Prompt » Search the entries for the word "black". Copy every line that holds it.

Start of Provided data

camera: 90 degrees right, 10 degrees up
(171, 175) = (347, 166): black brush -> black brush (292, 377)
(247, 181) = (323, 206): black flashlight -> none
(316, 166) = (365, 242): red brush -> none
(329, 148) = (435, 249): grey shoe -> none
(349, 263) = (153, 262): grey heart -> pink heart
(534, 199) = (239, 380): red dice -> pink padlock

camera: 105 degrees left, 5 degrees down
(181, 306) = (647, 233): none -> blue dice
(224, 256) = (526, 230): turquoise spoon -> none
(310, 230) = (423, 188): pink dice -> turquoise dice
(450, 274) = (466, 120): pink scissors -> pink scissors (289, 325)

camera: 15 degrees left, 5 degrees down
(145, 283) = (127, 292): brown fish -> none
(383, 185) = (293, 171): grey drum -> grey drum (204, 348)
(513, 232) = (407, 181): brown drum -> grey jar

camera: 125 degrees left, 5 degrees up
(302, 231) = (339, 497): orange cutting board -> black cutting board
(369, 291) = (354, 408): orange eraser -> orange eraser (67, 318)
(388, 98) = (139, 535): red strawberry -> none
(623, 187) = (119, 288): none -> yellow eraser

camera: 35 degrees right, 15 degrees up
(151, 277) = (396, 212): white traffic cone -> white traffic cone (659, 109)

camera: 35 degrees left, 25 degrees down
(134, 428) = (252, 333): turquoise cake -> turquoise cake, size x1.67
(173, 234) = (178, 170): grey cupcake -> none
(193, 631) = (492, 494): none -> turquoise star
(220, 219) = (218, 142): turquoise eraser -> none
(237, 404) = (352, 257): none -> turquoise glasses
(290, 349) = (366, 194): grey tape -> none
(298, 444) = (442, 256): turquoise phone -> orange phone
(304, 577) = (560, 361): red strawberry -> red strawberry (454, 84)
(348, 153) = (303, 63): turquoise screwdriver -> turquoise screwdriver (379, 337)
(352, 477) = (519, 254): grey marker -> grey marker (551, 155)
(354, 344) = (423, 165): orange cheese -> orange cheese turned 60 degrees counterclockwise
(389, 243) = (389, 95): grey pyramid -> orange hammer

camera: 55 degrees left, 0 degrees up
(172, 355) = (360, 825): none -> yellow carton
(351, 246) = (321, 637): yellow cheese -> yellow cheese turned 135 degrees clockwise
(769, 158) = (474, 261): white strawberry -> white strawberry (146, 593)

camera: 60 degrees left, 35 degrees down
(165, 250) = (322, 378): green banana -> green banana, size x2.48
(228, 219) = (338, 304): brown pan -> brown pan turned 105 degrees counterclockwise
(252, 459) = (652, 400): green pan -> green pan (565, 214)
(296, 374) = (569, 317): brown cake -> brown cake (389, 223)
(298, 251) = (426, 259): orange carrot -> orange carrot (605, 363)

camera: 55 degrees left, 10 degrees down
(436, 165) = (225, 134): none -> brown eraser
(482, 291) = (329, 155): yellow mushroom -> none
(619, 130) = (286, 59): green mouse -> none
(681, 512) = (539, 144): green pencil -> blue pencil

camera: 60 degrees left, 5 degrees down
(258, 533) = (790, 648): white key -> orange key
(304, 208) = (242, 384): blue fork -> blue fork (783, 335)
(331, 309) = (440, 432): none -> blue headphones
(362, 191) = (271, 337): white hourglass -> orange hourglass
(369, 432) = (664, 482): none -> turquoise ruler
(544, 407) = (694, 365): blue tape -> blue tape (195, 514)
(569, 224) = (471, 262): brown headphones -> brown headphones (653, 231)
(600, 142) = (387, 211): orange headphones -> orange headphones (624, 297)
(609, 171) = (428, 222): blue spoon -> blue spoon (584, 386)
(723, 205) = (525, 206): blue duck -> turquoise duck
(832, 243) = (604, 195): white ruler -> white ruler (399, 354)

End of Provided data

Response »
(171, 175) = (347, 166): black brush -> black brush (292, 377)
(247, 181) = (323, 206): black flashlight -> none
(302, 231) = (339, 497): orange cutting board -> black cutting board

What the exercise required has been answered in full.